Every entry should be transcribed word for word, so that nothing is missing.

Provided information below:

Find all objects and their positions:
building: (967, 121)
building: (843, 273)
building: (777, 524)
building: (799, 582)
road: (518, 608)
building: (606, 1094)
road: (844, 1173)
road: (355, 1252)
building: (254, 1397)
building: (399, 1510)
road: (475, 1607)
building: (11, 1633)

End of Provided information.

Output of the exercise:
Find all objects and their positions:
building: (967, 121)
building: (843, 273)
building: (777, 524)
building: (799, 582)
road: (518, 608)
building: (606, 1094)
road: (844, 1173)
road: (355, 1252)
building: (254, 1397)
building: (399, 1510)
road: (475, 1607)
building: (11, 1633)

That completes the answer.